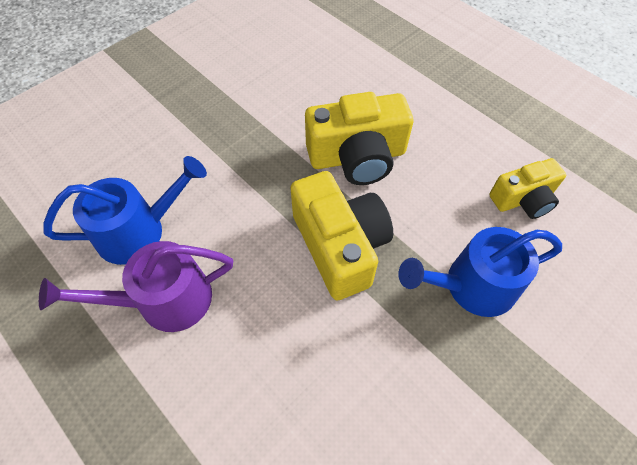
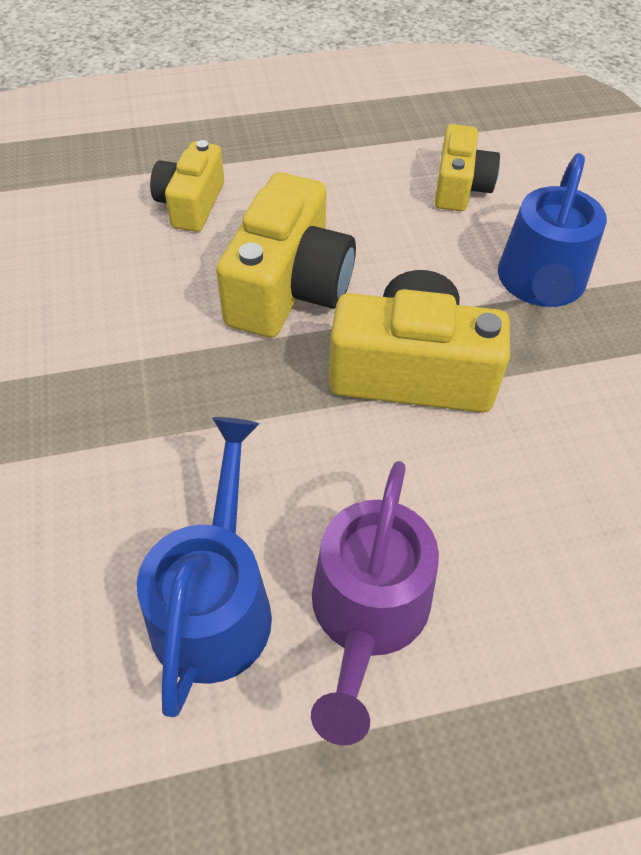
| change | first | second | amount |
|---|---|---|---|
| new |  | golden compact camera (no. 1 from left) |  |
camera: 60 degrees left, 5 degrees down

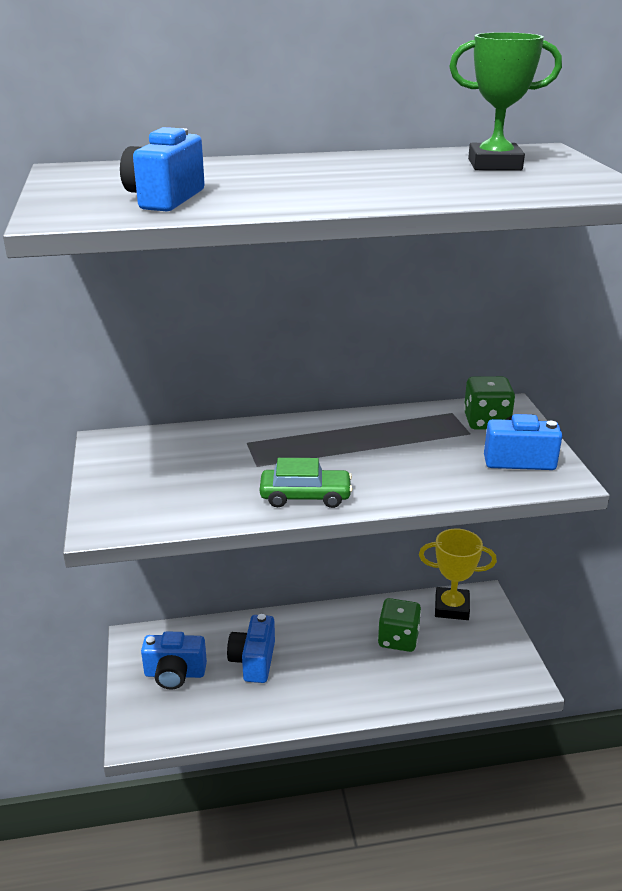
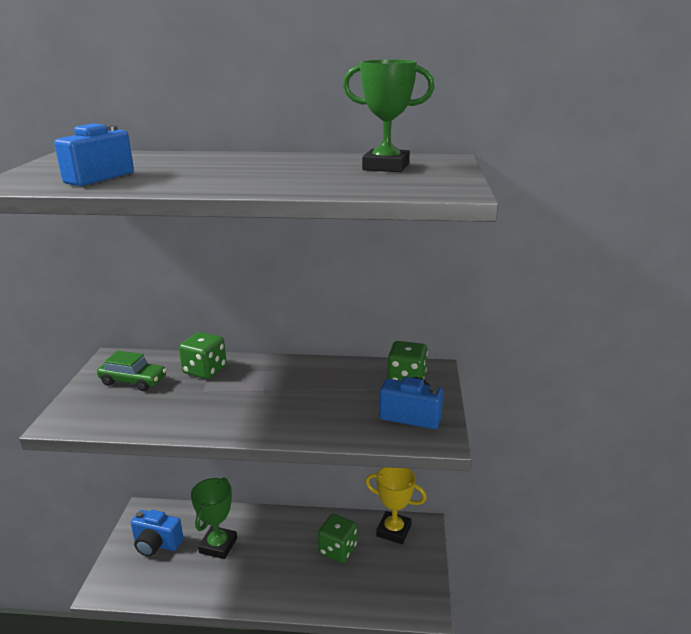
| change | first | second | amount |
|---|---|---|---|
| shifted | leaf-green car |  |  |
| swapped | royal blue compact camera (no. 3 from left) | leaf-green prize cup (no. 1 from left) |  |
| new |  | leaf-green die (no. 1 from left) |  |
camera: 15 degrees right, 5 degrees down

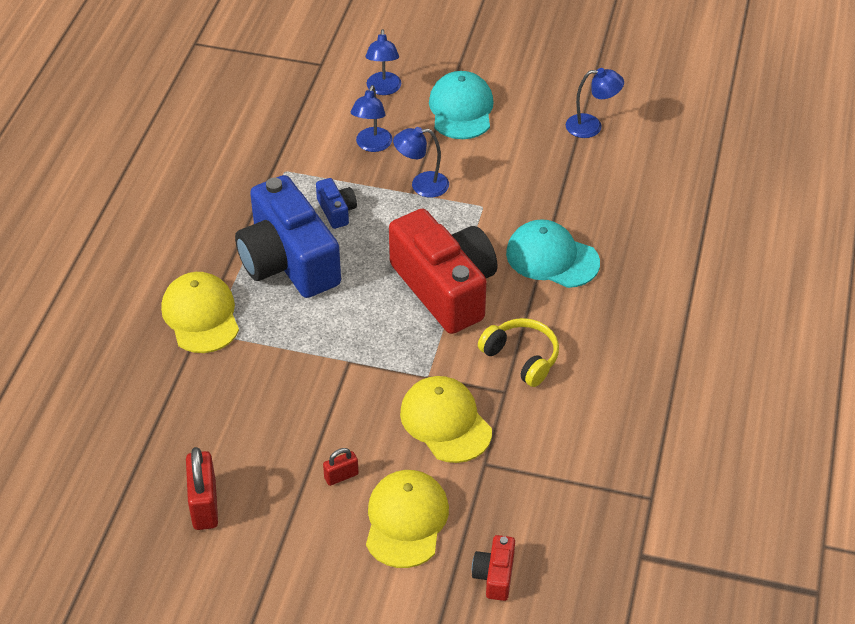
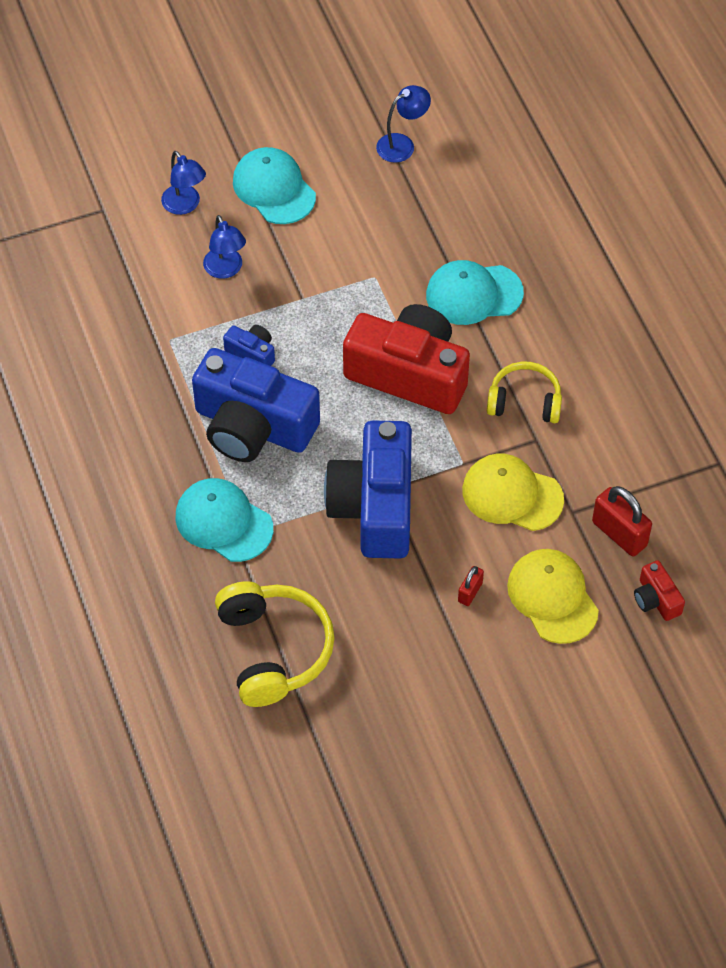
| change | first | second | amount |
|---|---|---|---|
| gone | royal blue lamp (no. 3 from left) |  |  |
| repainted | golden baseball cap (no. 1 from left) | aqua baseball cap (no. 1 from left) |  |
| shifted | red small lock (no. 1 from left in the first image) | red small lock (no. 2 from left) |  |
| new |  | royal blue compact camera (no. 3 from left) |  |
| new |  | golden over-ear headphones (no. 1 from left) |  |
camera: 35 degrees left, 10 degrees up

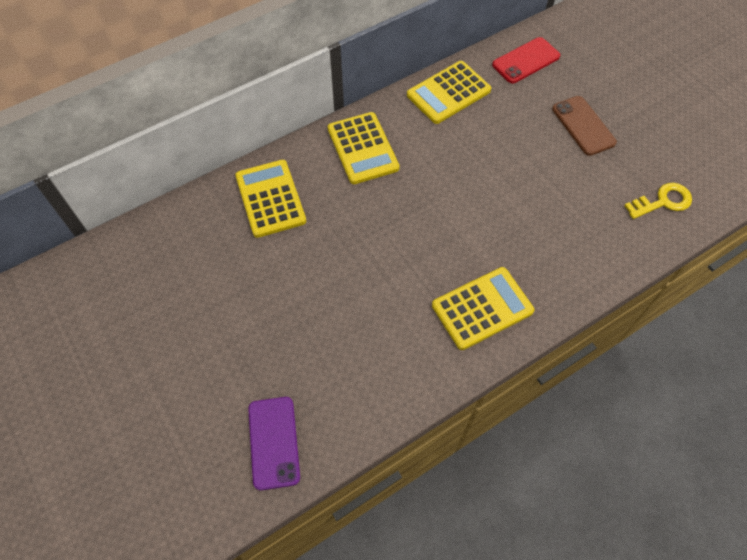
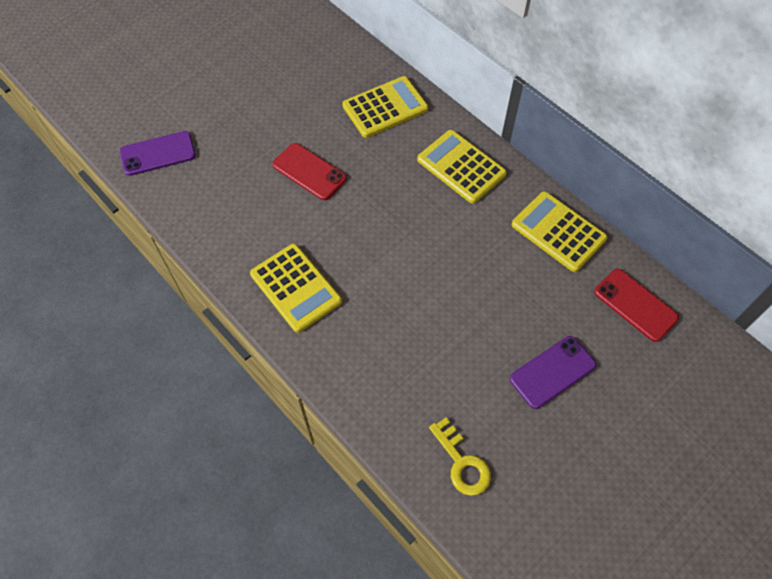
| change | first | second | amount |
|---|---|---|---|
| repainted | dark brown phone | royal purple phone (no. 2 from left) |  |
| rotated | golden pocket calculator (no. 2 from left in the first image) | golden pocket calculator (no. 3 from left) | 75 degrees clockwise |
| new |  | red phone (no. 1 from left) |  |
camera: 80 degrees right, 0 degrees up

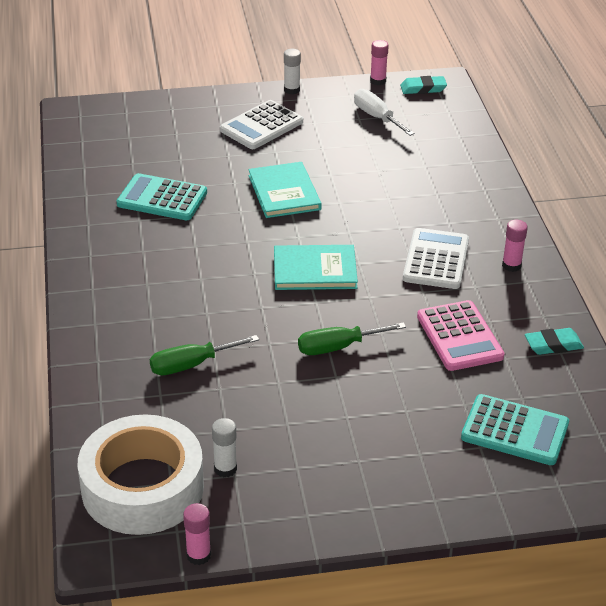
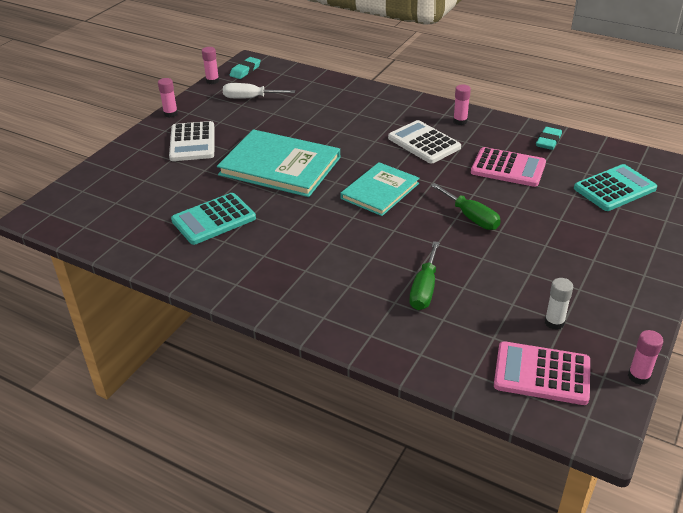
| change | first | second | amount |
|---|---|---|---|
| repainted | pure white stick of glue (no. 2 from left) | rosy stick of glue (no. 1 from left) |  |
| scaled | aqua hardcover (no. 1 from left) |  | x1.56 |
| rotated | leaf-green screwdriver (no. 2 from left) |  | 60 degrees counterclockwise |
| swapped | pure white tape | rosy pocket calculator (no. 2 from left) |  |
camera: 50 degrees left, 0 degrees up

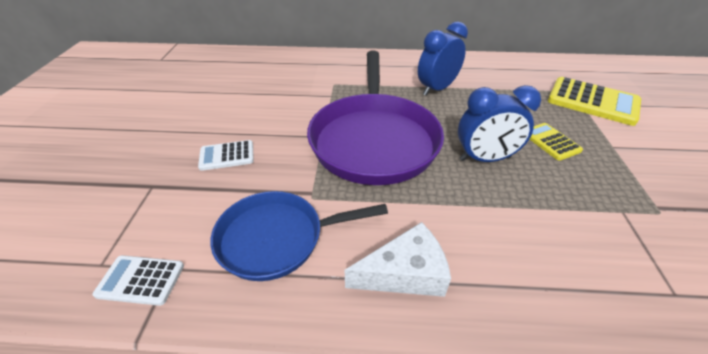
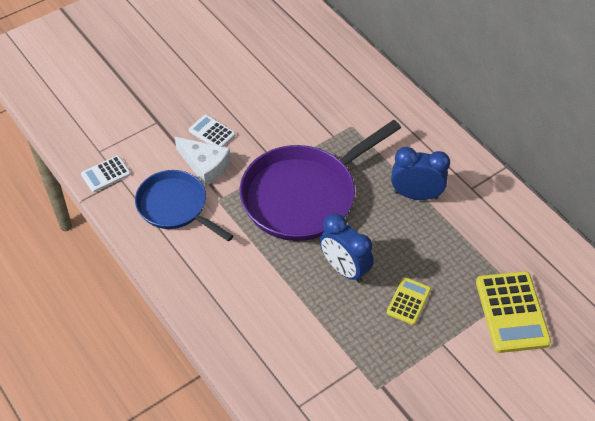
| change | first | second | amount |
|---|---|---|---|
| shifted | pure white piece of cheese |  |  |
| rotated | pure white pocket calculator (no. 1 from left) |  | 90 degrees counterclockwise |
camera: 50 degrees right, 10 degrees up

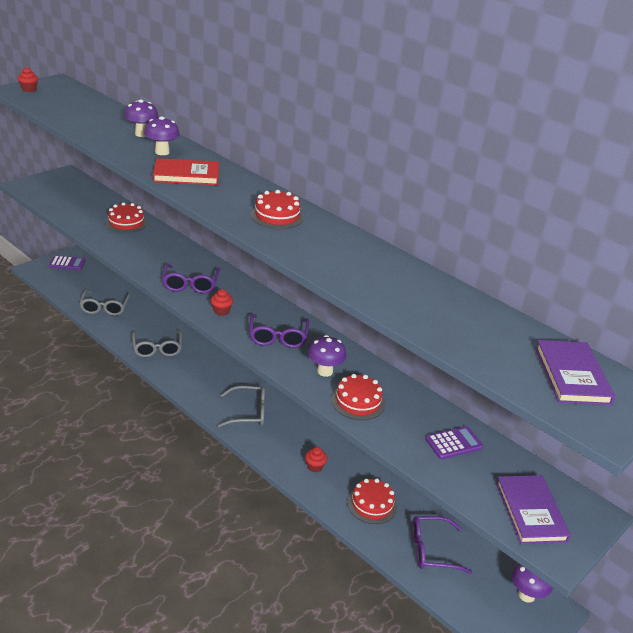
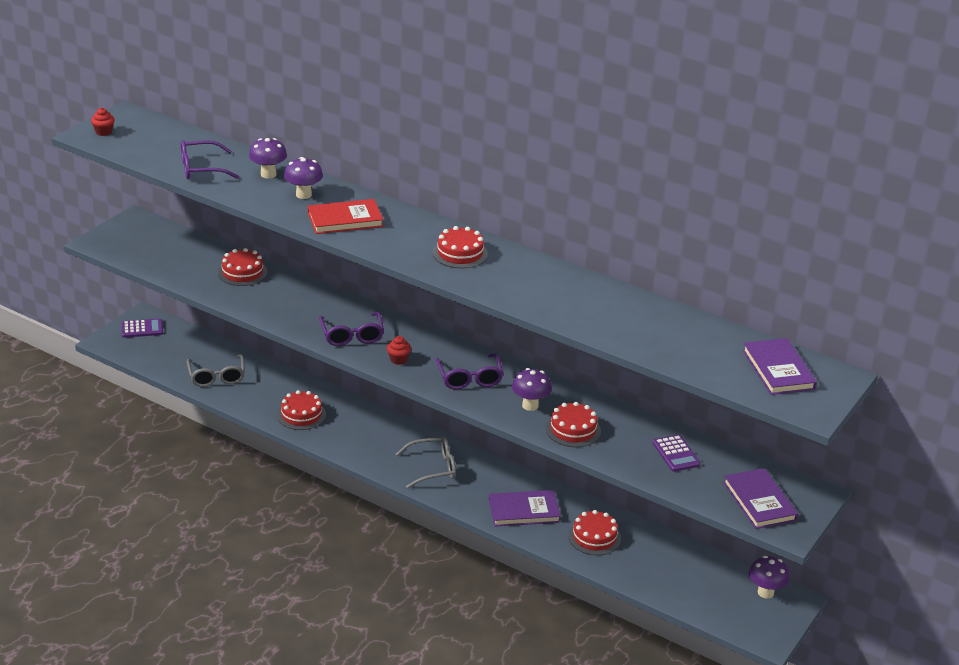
| change | first | second | amount |
|---|---|---|---|
| swapped | grey eyeglasses (no. 2 from left) | red layer cake (no. 2 from left) |  |
| rotated | royal purple pocket calculator (no. 2 from left) |  | 105 degrees clockwise |
| swapped | red muffin (no. 3 from left) | royal purple hardcover (no. 1 from left) |  |
| shifted | royal purple eyeglasses (no. 3 from left in the first image) | royal purple eyeglasses (no. 1 from left) |  |
camera: 10 degrees left, 0 degrees up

▶ _PROBLEM DESCRIPTION_
The response must contain each line above that holds the string "aqua".

▶ _FINISHED TASK_
| repainted | golden baseball cap (no. 1 from left) | aqua baseball cap (no. 1 from left) |  |
| scaled | aqua hardcover (no. 1 from left) |  | x1.56 |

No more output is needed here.